Exercise goal
Copy the lines from the start of the records below through the line containing "insert: BROWN RING", both included, and leave out the pictures.
· · · · · · ·
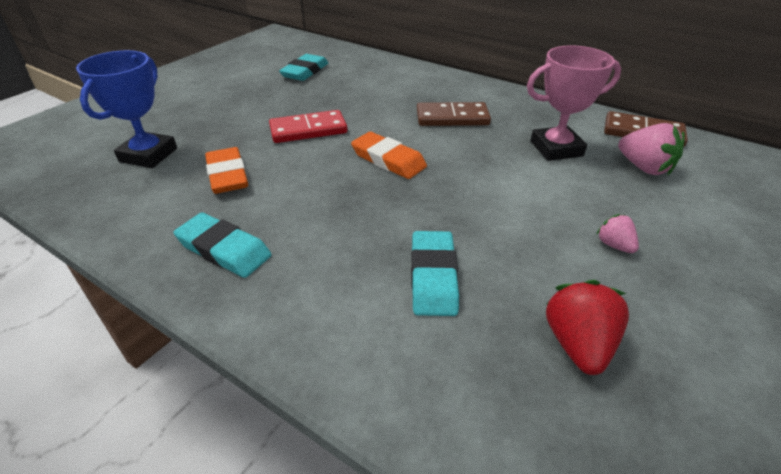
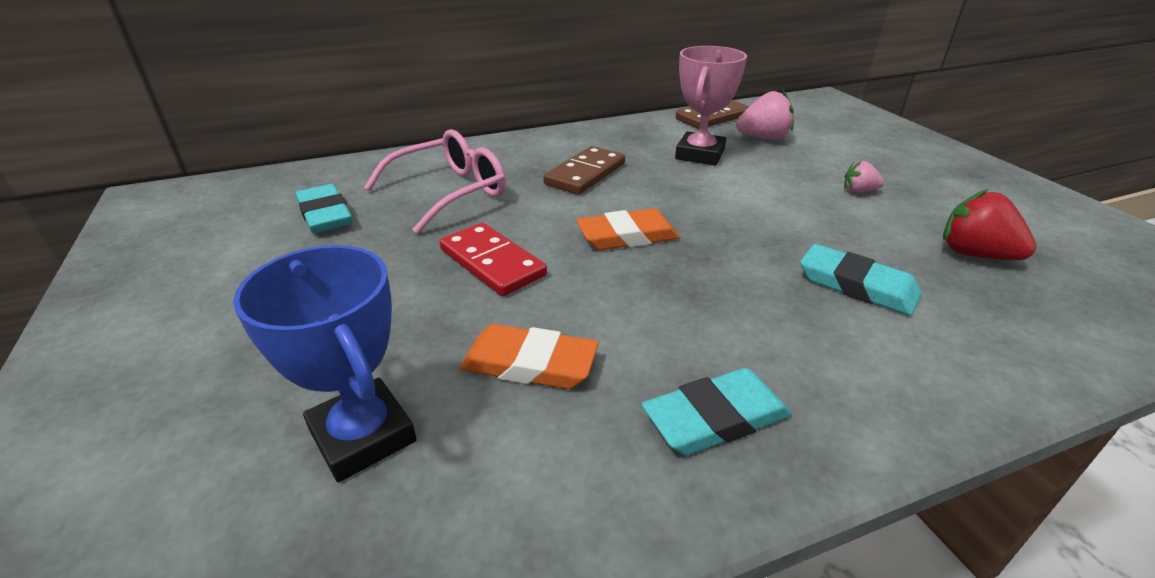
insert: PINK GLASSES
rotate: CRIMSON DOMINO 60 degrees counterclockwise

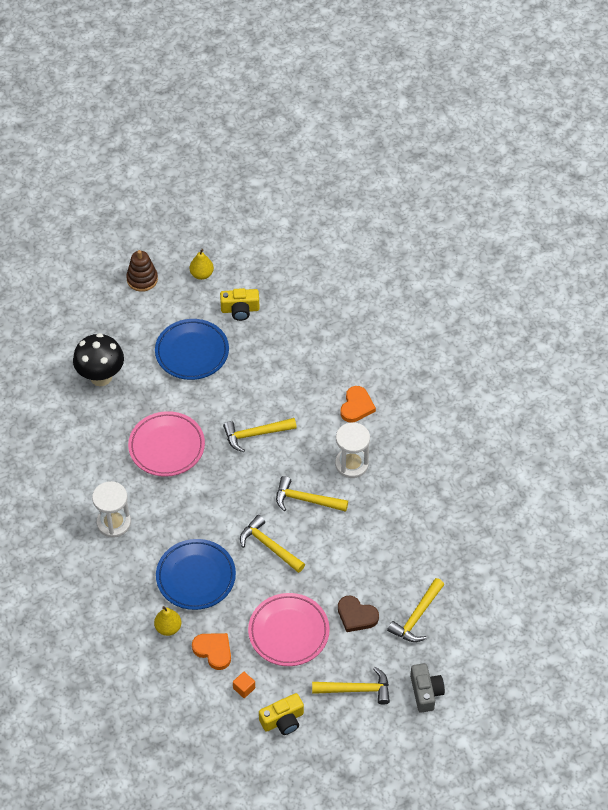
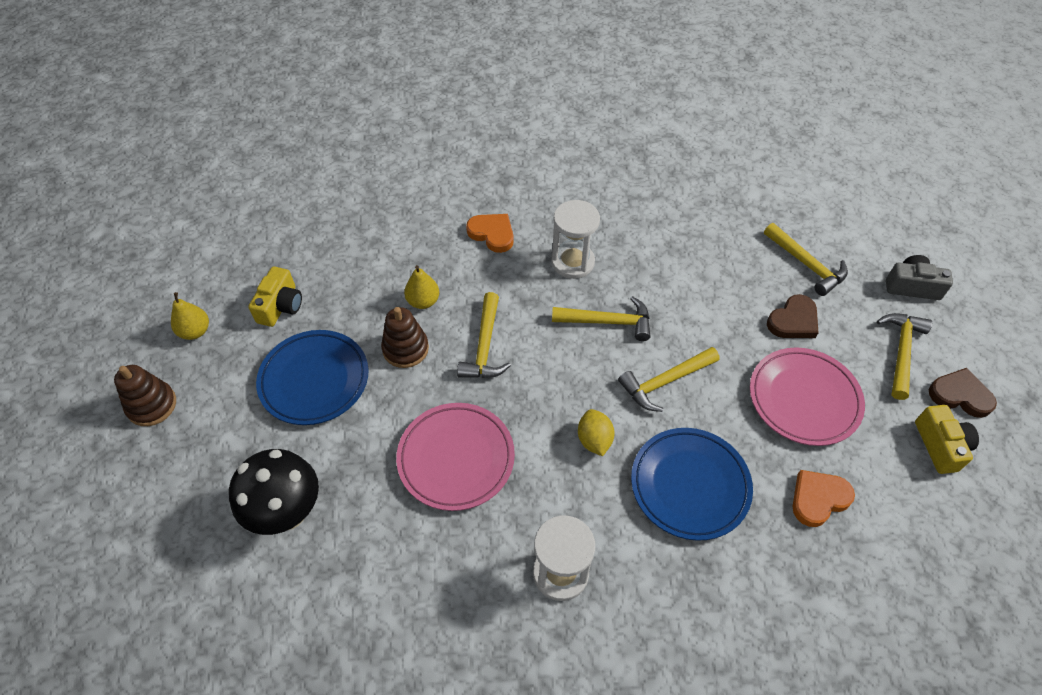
delete: ORANGE CUBE
insert: BROWN RING STACKER (2nd from left); BROWN LOVE HEART (2nd from left); BRIGHT YELLOW TOY LEMON
move: BRIGHT YELLOW TOY PEAR (1st from left in the first image) to BRIGHT YELLOW TOY PEAR (2nd from left)
rotate: BRIGHT YELLOW HAMMER (3rd from left in the first image) 120 degrees counterclockwise

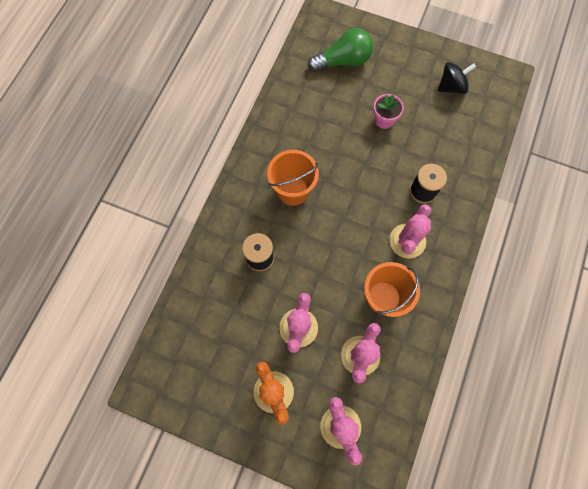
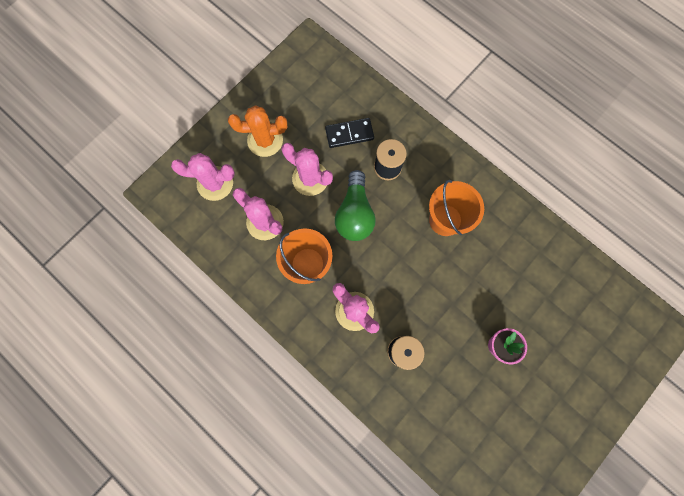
delete: BLACK WHIRLIGIG
insert: BLACK DOMINO
move: EMERALD LIGHT BULB

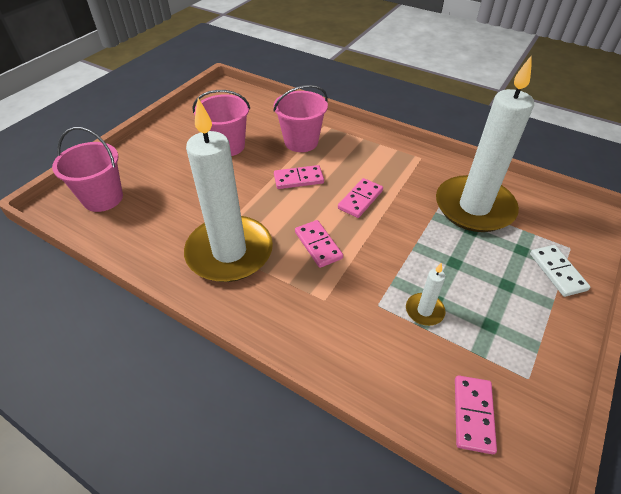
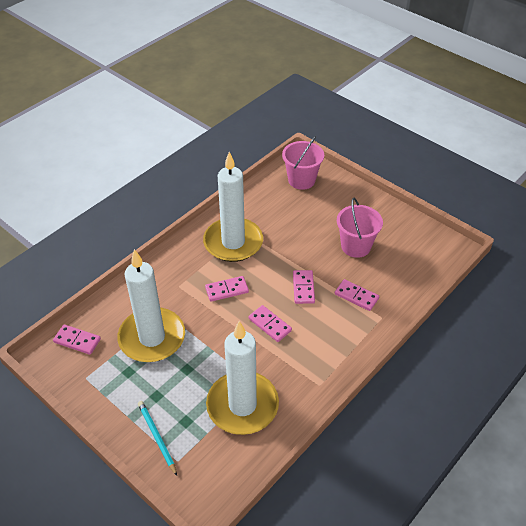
replace: PINK PAIL (3rd from left) to PINK DOMINO (5th from left); WHITE DOMINO to TURQUOISE PENCIL
resize: WHITE PILLAR CANDLE (2nd from left in the first image) x2.48

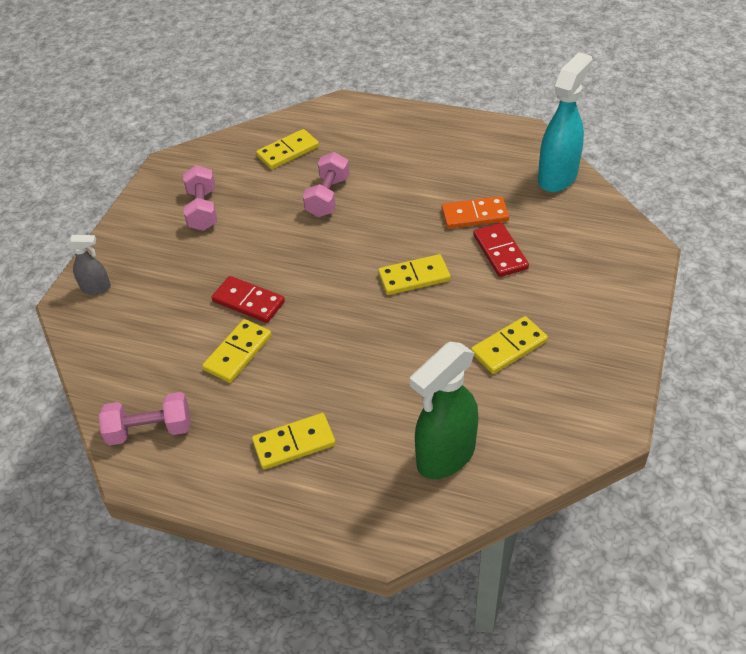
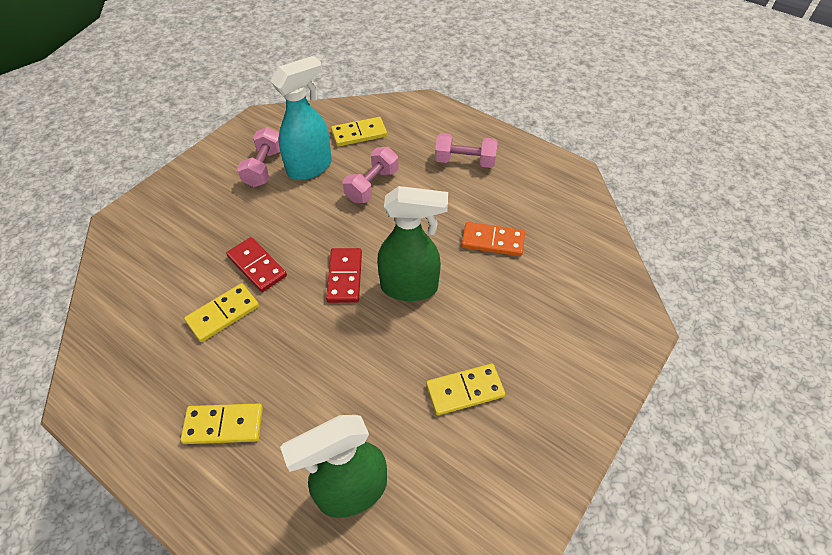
delete: GRAY SPRAY CLEANER
move: TURQUOISE SPRAY CLEANER; CRIMSON DOMINO (2nd from left); PINK FREE WEIGHT (1st from left in the first image) to PINK FREE WEIGHT (3rd from left)
replace: BRIGHT YELLOW DOMINO (4th from left) to EMERALD SPRAY CLEANER (2nd from left)

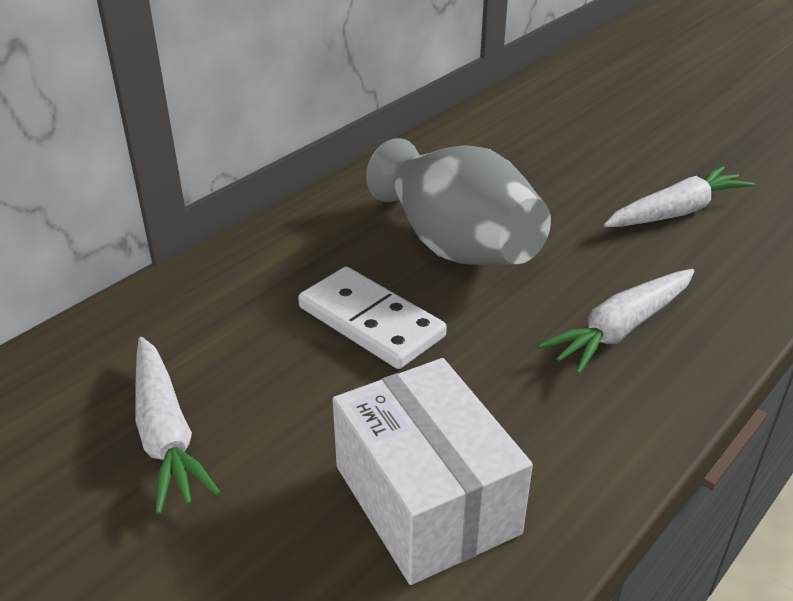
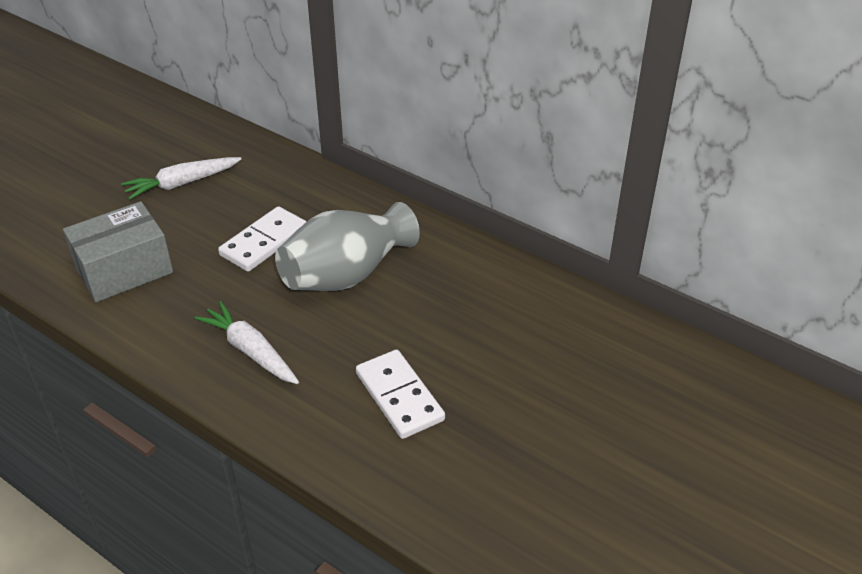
replace: WHITE ROOT VEGETABLE (3rd from left) to WHITE DOMINO (2nd from left)
recolor: WHITE BOX to GRAY BOX

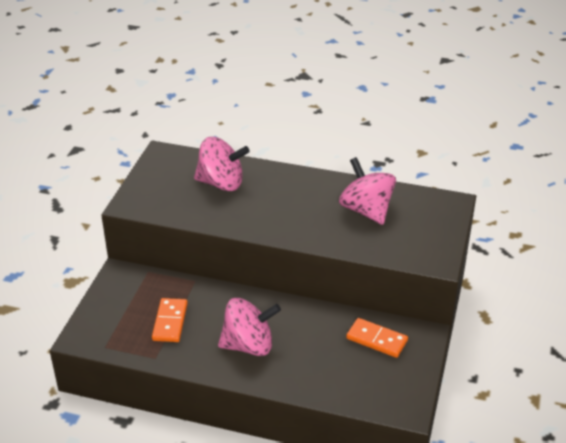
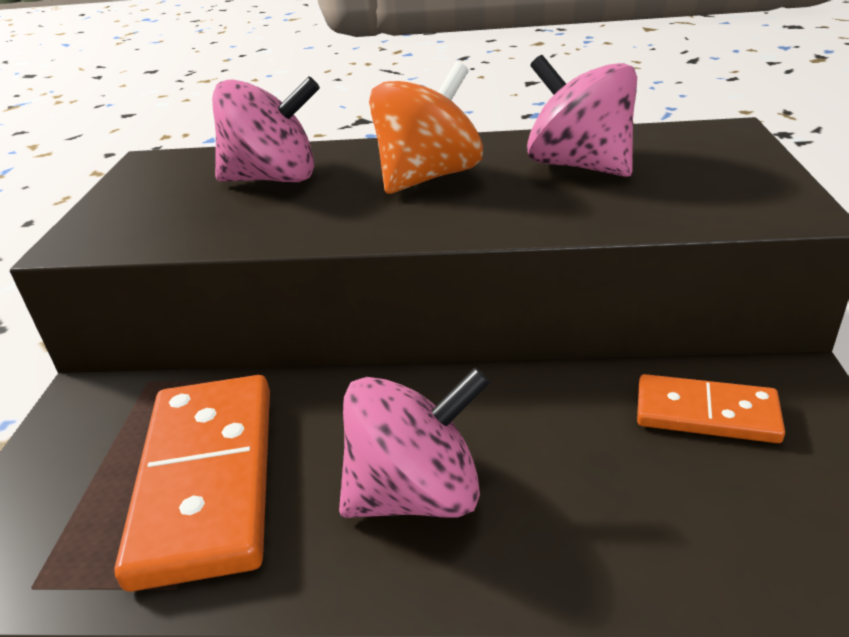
insert: ORANGE WHIRLIGIG
resize: ORANGE DOMINO (1st from left) x1.78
· · · · · · ·
Final answer
insert: PINK GLASSES
rotate: CRIMSON DOMINO 60 degrees counterclockwise

delete: ORANGE CUBE
insert: BROWN RING STACKER (2nd from left); BROWN LOVE HEART (2nd from left); BRIGHT YELLOW TOY LEMON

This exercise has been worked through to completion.